(Records to use)

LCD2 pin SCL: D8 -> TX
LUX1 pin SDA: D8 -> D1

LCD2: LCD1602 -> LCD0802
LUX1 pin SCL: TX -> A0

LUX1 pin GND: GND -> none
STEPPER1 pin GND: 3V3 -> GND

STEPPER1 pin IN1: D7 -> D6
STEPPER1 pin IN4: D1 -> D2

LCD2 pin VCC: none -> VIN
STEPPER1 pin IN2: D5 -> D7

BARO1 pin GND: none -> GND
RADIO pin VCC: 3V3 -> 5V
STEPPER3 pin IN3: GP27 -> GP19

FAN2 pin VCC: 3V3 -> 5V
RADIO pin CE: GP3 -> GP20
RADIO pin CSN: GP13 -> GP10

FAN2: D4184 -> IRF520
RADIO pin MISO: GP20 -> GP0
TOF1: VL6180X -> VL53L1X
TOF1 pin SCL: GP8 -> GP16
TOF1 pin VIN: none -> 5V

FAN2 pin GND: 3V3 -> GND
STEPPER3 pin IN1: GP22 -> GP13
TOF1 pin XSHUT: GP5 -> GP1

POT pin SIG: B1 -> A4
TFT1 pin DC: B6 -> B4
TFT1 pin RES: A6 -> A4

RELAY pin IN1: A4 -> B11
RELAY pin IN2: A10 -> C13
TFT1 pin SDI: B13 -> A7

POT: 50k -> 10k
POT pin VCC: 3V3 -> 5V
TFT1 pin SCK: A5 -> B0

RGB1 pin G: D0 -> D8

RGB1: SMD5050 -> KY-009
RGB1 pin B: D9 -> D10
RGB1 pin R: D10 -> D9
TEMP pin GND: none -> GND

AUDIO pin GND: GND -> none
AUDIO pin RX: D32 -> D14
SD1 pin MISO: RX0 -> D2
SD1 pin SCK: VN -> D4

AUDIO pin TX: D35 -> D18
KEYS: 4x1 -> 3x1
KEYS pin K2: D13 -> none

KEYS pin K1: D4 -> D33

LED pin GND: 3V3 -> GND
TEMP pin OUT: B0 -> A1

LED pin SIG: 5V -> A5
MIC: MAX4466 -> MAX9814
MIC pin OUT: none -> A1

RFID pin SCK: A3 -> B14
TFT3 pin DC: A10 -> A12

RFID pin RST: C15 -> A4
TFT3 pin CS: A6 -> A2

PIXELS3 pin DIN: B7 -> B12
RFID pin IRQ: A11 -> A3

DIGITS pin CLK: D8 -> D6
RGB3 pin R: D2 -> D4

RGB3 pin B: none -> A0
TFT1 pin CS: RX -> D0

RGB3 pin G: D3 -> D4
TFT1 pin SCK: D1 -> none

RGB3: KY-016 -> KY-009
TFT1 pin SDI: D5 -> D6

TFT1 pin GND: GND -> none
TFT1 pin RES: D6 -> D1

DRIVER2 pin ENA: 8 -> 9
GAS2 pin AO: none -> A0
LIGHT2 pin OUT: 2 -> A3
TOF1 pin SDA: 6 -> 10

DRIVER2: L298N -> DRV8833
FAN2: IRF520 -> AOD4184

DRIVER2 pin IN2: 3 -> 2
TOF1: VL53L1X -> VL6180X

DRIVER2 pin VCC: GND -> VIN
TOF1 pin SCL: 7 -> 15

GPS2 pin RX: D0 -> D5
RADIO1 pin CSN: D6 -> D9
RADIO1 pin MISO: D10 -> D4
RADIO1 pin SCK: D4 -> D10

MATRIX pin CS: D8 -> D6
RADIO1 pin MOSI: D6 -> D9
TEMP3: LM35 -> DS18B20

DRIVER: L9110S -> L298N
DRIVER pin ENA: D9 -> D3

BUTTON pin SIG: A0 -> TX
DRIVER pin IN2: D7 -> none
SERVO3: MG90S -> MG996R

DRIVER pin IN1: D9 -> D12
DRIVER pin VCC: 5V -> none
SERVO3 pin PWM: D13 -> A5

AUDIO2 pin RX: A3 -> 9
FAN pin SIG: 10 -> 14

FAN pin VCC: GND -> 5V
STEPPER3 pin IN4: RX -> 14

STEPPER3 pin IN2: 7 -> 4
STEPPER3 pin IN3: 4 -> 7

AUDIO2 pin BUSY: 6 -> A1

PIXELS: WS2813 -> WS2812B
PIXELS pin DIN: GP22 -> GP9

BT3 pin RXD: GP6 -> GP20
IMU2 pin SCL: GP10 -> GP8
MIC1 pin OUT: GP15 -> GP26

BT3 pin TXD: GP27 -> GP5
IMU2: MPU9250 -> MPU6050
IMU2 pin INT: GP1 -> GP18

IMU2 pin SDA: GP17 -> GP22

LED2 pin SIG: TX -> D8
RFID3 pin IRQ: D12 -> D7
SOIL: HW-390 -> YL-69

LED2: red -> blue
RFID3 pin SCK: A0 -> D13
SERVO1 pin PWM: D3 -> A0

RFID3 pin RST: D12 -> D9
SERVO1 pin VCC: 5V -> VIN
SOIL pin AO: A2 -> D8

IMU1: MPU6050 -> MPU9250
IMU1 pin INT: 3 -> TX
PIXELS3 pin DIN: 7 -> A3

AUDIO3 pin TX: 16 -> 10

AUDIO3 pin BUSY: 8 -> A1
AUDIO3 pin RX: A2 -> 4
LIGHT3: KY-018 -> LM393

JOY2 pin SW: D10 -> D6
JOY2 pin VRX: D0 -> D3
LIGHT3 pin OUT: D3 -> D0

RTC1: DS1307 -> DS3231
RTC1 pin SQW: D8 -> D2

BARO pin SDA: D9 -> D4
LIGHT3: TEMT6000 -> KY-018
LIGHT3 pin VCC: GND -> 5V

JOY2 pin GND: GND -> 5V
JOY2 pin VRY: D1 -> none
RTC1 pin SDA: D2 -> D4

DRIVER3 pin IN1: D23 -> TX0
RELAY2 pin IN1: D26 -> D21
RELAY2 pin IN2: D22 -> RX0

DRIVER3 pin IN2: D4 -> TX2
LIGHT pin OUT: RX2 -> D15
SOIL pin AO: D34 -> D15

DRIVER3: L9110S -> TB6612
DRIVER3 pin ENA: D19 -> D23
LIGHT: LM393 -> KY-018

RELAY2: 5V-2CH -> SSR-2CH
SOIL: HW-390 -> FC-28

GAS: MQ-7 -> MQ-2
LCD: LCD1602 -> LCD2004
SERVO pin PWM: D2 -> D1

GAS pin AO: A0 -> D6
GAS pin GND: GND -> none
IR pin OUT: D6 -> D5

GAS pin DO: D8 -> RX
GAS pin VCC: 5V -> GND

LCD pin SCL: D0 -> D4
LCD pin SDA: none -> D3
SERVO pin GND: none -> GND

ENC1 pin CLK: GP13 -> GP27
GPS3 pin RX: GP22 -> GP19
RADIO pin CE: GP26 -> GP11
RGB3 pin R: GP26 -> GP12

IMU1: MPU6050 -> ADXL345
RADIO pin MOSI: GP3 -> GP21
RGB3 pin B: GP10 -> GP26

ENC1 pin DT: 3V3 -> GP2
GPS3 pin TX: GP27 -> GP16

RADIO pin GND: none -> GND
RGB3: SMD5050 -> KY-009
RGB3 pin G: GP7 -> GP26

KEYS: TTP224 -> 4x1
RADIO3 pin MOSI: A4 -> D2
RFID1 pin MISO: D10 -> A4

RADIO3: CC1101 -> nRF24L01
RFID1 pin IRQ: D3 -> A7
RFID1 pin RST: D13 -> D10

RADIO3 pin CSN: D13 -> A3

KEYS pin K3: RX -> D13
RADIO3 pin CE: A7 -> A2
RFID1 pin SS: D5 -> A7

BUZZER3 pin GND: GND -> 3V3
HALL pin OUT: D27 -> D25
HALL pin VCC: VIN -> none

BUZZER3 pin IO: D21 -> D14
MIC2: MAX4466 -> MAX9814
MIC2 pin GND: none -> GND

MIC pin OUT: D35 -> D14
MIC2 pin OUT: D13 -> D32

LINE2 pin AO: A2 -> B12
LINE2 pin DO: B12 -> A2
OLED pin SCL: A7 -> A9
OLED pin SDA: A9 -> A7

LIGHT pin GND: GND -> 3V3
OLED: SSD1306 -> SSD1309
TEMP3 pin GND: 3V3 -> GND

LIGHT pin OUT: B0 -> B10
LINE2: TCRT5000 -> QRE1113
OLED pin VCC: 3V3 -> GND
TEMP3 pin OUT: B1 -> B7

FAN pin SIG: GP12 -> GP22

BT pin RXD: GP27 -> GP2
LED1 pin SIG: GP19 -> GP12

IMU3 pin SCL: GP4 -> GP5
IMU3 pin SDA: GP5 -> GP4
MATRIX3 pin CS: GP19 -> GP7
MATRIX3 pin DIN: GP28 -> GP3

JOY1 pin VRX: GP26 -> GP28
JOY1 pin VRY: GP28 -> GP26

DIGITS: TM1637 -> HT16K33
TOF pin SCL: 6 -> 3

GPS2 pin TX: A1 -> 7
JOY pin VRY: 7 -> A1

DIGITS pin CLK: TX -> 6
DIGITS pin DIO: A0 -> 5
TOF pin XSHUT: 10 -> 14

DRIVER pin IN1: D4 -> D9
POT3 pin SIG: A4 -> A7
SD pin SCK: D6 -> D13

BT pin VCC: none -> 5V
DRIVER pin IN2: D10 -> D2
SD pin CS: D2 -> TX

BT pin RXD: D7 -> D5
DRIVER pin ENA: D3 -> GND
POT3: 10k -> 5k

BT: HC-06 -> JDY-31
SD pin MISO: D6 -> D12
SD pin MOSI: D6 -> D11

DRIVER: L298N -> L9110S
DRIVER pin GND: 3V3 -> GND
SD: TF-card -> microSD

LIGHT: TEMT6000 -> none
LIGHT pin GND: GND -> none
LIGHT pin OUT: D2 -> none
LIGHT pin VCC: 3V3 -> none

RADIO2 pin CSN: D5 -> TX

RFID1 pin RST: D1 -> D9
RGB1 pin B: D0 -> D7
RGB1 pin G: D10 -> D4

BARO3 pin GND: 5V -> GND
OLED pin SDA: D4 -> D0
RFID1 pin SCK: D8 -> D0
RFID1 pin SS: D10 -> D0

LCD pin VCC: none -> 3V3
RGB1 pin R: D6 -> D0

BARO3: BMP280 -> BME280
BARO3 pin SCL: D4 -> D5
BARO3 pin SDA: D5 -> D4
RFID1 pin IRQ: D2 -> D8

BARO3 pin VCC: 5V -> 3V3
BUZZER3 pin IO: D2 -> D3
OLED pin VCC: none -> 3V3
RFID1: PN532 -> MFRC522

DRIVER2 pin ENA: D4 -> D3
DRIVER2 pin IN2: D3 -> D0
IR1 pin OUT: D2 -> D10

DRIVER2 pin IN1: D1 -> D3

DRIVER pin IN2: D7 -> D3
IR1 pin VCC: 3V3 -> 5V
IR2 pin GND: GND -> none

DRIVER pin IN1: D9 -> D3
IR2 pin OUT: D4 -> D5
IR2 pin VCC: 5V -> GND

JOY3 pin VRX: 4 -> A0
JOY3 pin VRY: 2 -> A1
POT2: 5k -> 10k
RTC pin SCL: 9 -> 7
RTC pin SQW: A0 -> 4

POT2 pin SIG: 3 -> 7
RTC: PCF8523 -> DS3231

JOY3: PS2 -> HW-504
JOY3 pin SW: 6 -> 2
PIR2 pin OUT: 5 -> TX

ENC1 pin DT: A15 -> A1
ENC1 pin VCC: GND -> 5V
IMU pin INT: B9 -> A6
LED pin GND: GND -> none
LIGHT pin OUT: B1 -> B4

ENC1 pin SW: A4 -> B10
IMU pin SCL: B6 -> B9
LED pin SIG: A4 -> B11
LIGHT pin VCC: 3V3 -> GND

(End Records to use)

* **What to do**
Each line of the records, from the opening one through the line holding "TFT1 pin SCK: D1 -> none", should be restated word for word, with nothing else in the answer.

* **Task output**
LCD2 pin SCL: D8 -> TX
LUX1 pin SDA: D8 -> D1

LCD2: LCD1602 -> LCD0802
LUX1 pin SCL: TX -> A0

LUX1 pin GND: GND -> none
STEPPER1 pin GND: 3V3 -> GND

STEPPER1 pin IN1: D7 -> D6
STEPPER1 pin IN4: D1 -> D2

LCD2 pin VCC: none -> VIN
STEPPER1 pin IN2: D5 -> D7

BARO1 pin GND: none -> GND
RADIO pin VCC: 3V3 -> 5V
STEPPER3 pin IN3: GP27 -> GP19

FAN2 pin VCC: 3V3 -> 5V
RADIO pin CE: GP3 -> GP20
RADIO pin CSN: GP13 -> GP10

FAN2: D4184 -> IRF520
RADIO pin MISO: GP20 -> GP0
TOF1: VL6180X -> VL53L1X
TOF1 pin SCL: GP8 -> GP16
TOF1 pin VIN: none -> 5V

FAN2 pin GND: 3V3 -> GND
STEPPER3 pin IN1: GP22 -> GP13
TOF1 pin XSHUT: GP5 -> GP1

POT pin SIG: B1 -> A4
TFT1 pin DC: B6 -> B4
TFT1 pin RES: A6 -> A4

RELAY pin IN1: A4 -> B11
RELAY pin IN2: A10 -> C13
TFT1 pin SDI: B13 -> A7

POT: 50k -> 10k
POT pin VCC: 3V3 -> 5V
TFT1 pin SCK: A5 -> B0

RGB1 pin G: D0 -> D8

RGB1: SMD5050 -> KY-009
RGB1 pin B: D9 -> D10
RGB1 pin R: D10 -> D9
TEMP pin GND: none -> GND

AUDIO pin GND: GND -> none
AUDIO pin RX: D32 -> D14
SD1 pin MISO: RX0 -> D2
SD1 pin SCK: VN -> D4

AUDIO pin TX: D35 -> D18
KEYS: 4x1 -> 3x1
KEYS pin K2: D13 -> none

KEYS pin K1: D4 -> D33

LED pin GND: 3V3 -> GND
TEMP pin OUT: B0 -> A1

LED pin SIG: 5V -> A5
MIC: MAX4466 -> MAX9814
MIC pin OUT: none -> A1

RFID pin SCK: A3 -> B14
TFT3 pin DC: A10 -> A12

RFID pin RST: C15 -> A4
TFT3 pin CS: A6 -> A2

PIXELS3 pin DIN: B7 -> B12
RFID pin IRQ: A11 -> A3

DIGITS pin CLK: D8 -> D6
RGB3 pin R: D2 -> D4

RGB3 pin B: none -> A0
TFT1 pin CS: RX -> D0

RGB3 pin G: D3 -> D4
TFT1 pin SCK: D1 -> none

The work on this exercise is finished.